TASK ITEM –
Please give all of the data again, character for character, and drop the pictures.

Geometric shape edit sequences
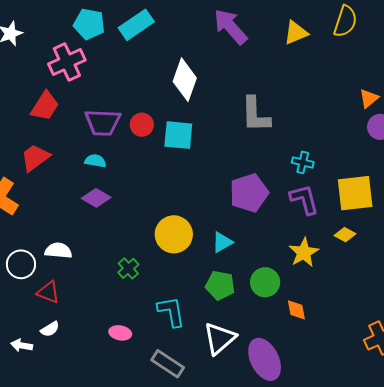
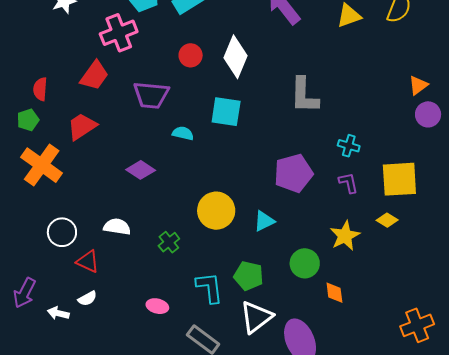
red circle: (142, 125) -> (191, 55), moved
cyan semicircle: (95, 161) -> (183, 133), moved
purple L-shape: (304, 199) -> (348, 183), size x0.7
white semicircle: (58, 251) -> (117, 227), moved
green pentagon: (220, 285) -> (249, 276), moved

RESPONSE –
red circle: (142, 125) -> (191, 55), moved
cyan semicircle: (95, 161) -> (183, 133), moved
purple L-shape: (304, 199) -> (348, 183), size x0.7
white semicircle: (58, 251) -> (117, 227), moved
green pentagon: (220, 285) -> (249, 276), moved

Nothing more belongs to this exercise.